Bring together all lines from the listing below that contain the string "turquoise".

━━━━━ Raw data

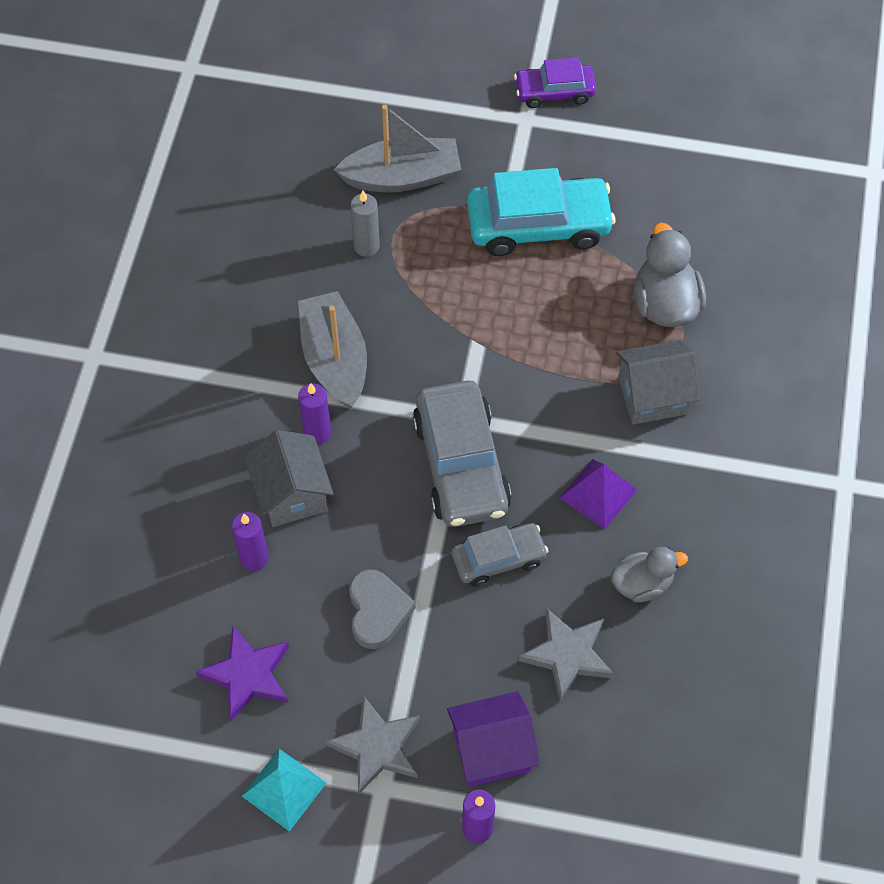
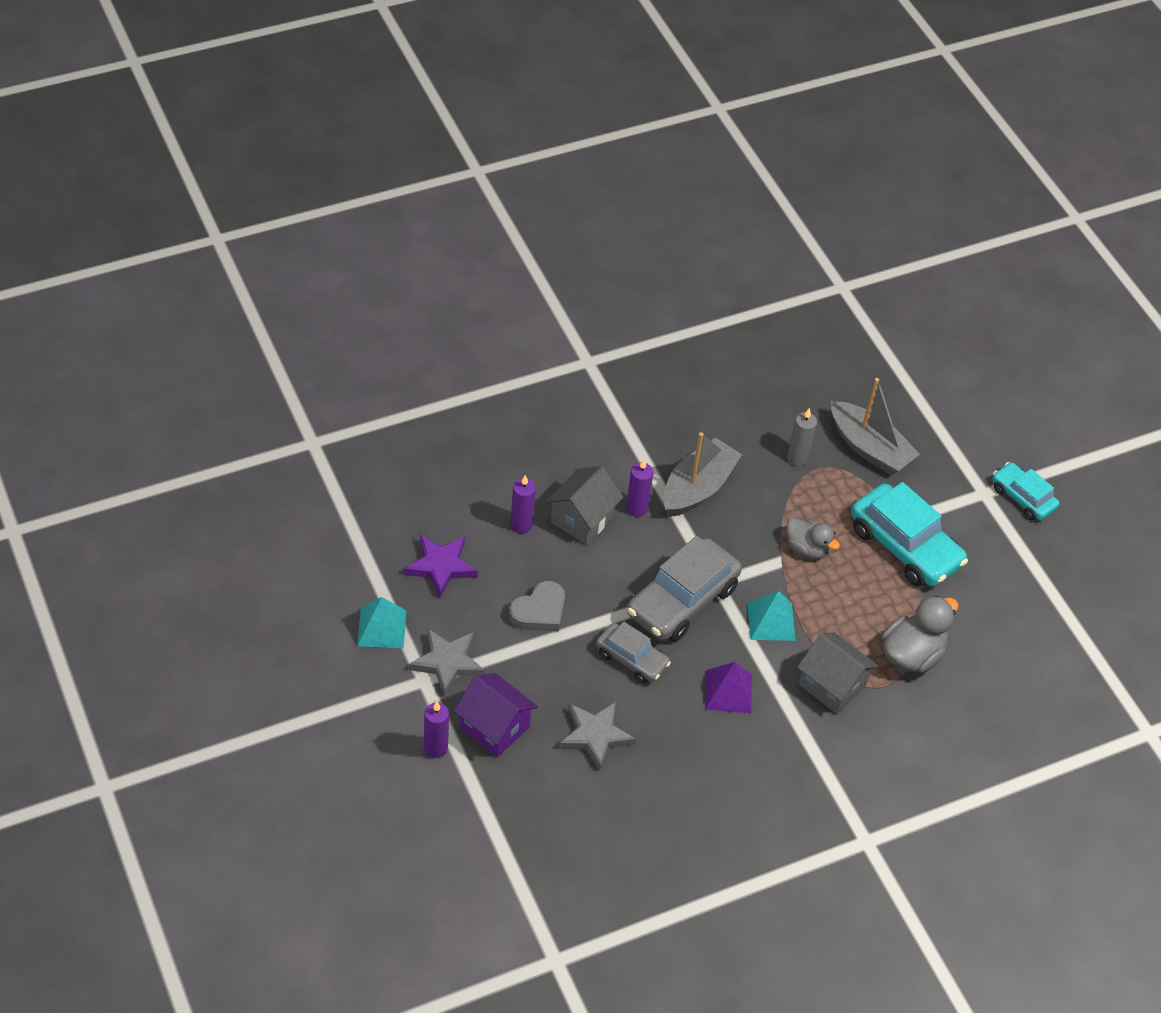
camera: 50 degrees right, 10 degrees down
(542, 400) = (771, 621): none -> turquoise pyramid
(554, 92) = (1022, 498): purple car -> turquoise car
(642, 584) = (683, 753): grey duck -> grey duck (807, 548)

━━━━━━━━━━

» Answer to the exercise:
(542, 400) = (771, 621): none -> turquoise pyramid
(554, 92) = (1022, 498): purple car -> turquoise car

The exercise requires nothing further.